◆ **EXERCISE OBJECTIVE**
Output the data verbatim, minus the images.

◆ **MATERIAL FOR THE TASK**

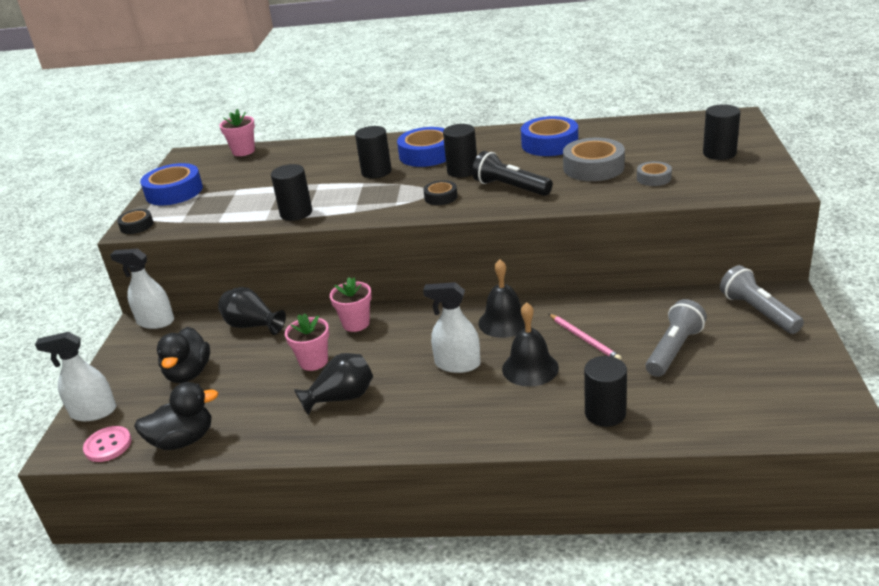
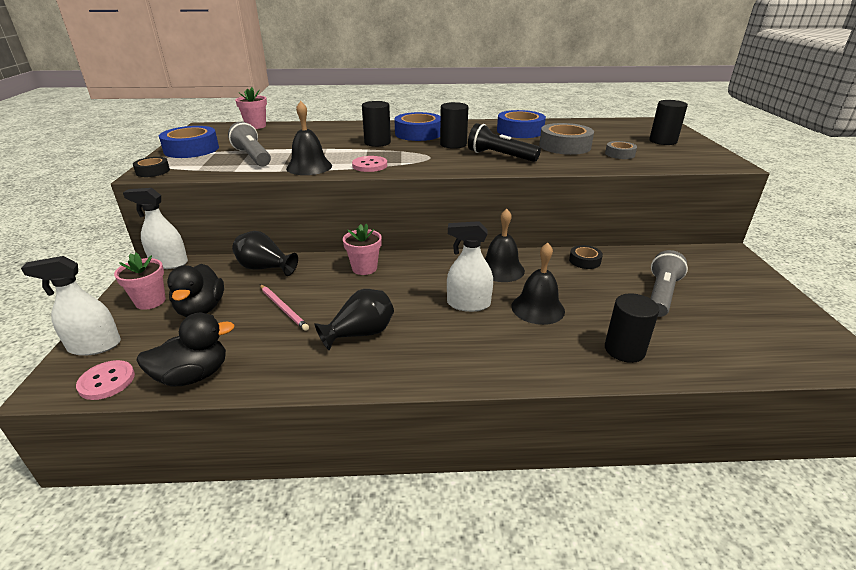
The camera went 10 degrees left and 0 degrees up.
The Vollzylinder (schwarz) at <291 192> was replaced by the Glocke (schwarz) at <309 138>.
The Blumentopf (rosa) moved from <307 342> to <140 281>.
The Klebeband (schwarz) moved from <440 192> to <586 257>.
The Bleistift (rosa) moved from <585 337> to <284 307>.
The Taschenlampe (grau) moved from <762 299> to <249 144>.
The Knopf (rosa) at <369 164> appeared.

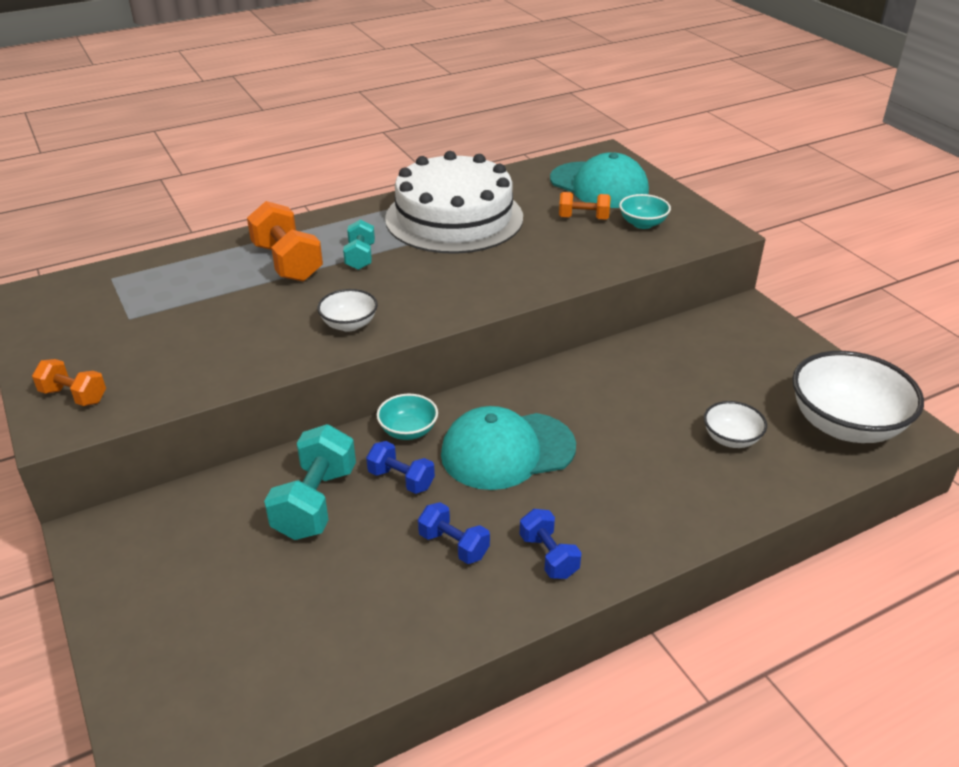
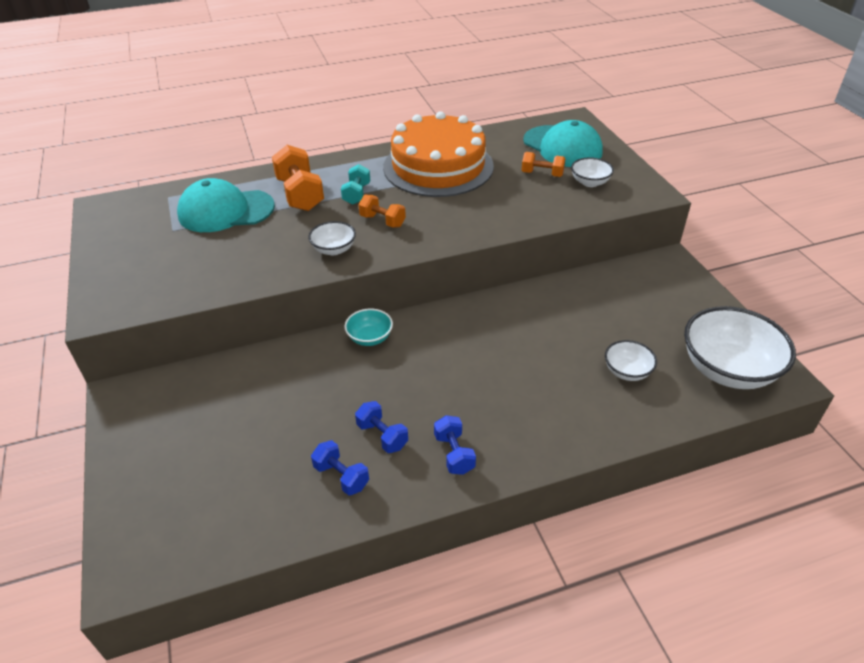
The camera went 10 degrees right and 5 degrees up.
The Hantel (orange) moved from <69 382> to <382 211>.
The Hantel (türkis) at <310 482> disappeared.
The Hantel (blau) moved from <400 467> to <340 468>.
The Kuchen (weiß) at <454 202> became the Kuchen (orange) at <438 154>.
The Kappe (türkis) moved from <508 448> to <226 205>.
The Schüssel (türkis) at <645 211> became the Schüssel (weiß) at <592 172>.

◆ **EXPECTED ANSWER**
The camera went 10 degrees left and 0 degrees up.
The Vollzylinder (schwarz) at <291 192> was replaced by the Glocke (schwarz) at <309 138>.
The Blumentopf (rosa) moved from <307 342> to <140 281>.
The Klebeband (schwarz) moved from <440 192> to <586 257>.
The Bleistift (rosa) moved from <585 337> to <284 307>.
The Taschenlampe (grau) moved from <762 299> to <249 144>.
The Knopf (rosa) at <369 164> appeared.

The camera went 10 degrees right and 5 degrees up.
The Hantel (orange) moved from <69 382> to <382 211>.
The Hantel (türkis) at <310 482> disappeared.
The Hantel (blau) moved from <400 467> to <340 468>.
The Kuchen (weiß) at <454 202> became the Kuchen (orange) at <438 154>.
The Kappe (türkis) moved from <508 448> to <226 205>.
The Schüssel (türkis) at <645 211> became the Schüssel (weiß) at <592 172>.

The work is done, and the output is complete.